_ABOUT THIS EXERCISE_:
Starting from the line containing "pink plate B3:C3", write out the rest of the entries exactly, through the final line, including nothing else.

⟨

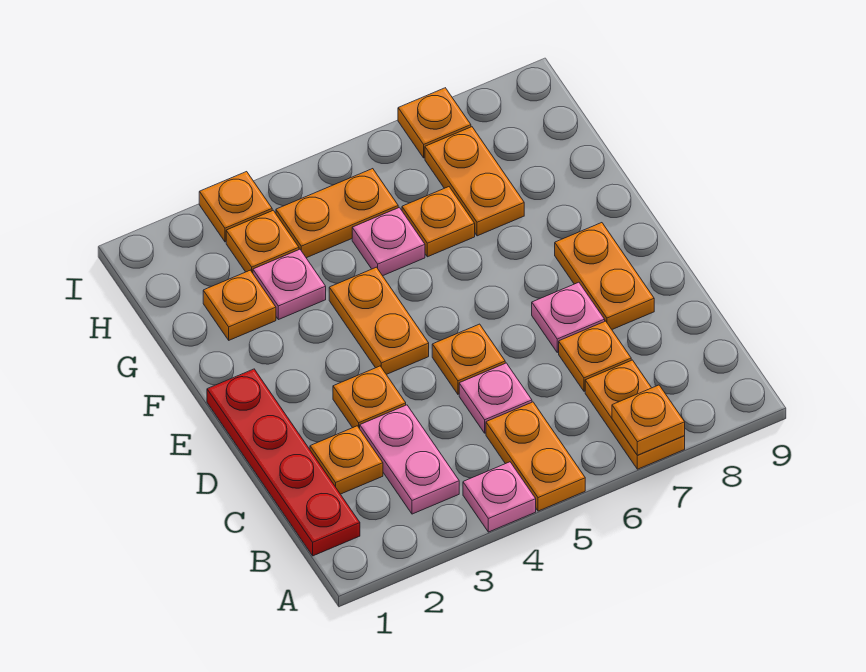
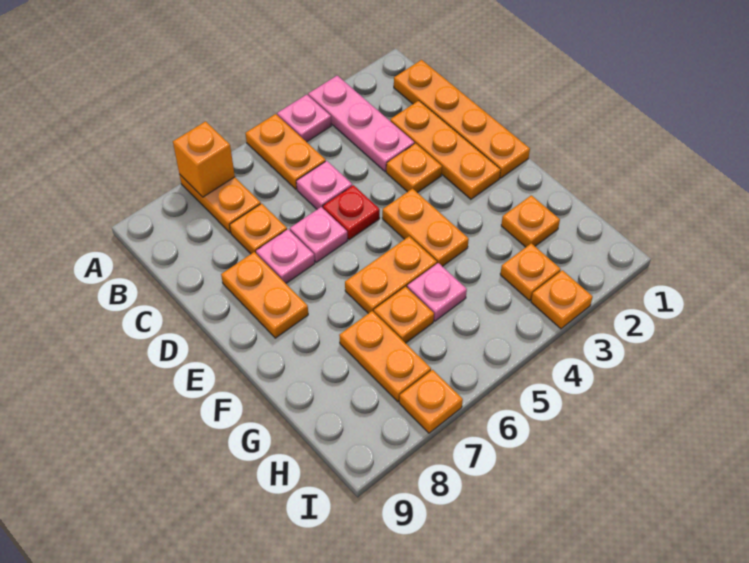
orange plate A7 level 2 -> orange brick A7 level 2
red plate B1:E1 level 1 -> orange plate B1:E1 level 1
pink plate B3:C3 level 1 -> pink plate A3:C3 level 1
orange plate C2 level 1 -> orange plate C2:E2 level 1
orange plate D5 level 1 -> red plate D5 level 1
pink plate G3 level 1 -> pink plate D6 level 1
orange plate H4:H5 level 1 -> orange plate F5:F6 level 1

⟩

_REPLY_:
pink plate B3:C3 level 1 -> pink plate A3:C3 level 1
orange plate C2 level 1 -> orange plate C2:E2 level 1
orange plate D5 level 1 -> red plate D5 level 1
pink plate G3 level 1 -> pink plate D6 level 1
orange plate H4:H5 level 1 -> orange plate F5:F6 level 1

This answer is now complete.